# Data for the task
== Segment start ==

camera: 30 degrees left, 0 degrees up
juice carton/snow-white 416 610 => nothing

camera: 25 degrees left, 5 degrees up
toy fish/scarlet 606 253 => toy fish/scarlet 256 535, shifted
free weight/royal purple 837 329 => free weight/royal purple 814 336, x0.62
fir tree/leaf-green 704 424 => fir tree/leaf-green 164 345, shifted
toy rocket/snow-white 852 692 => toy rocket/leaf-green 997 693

== Segment end ==

# Task to complete
Give back every line of the data above exactly as written.

# Your response
camera: 30 degrees left, 0 degrees up
juice carton/snow-white 416 610 => nothing

camera: 25 degrees left, 5 degrees up
toy fish/scarlet 606 253 => toy fish/scarlet 256 535, shifted
free weight/royal purple 837 329 => free weight/royal purple 814 336, x0.62
fir tree/leaf-green 704 424 => fir tree/leaf-green 164 345, shifted
toy rocket/snow-white 852 692 => toy rocket/leaf-green 997 693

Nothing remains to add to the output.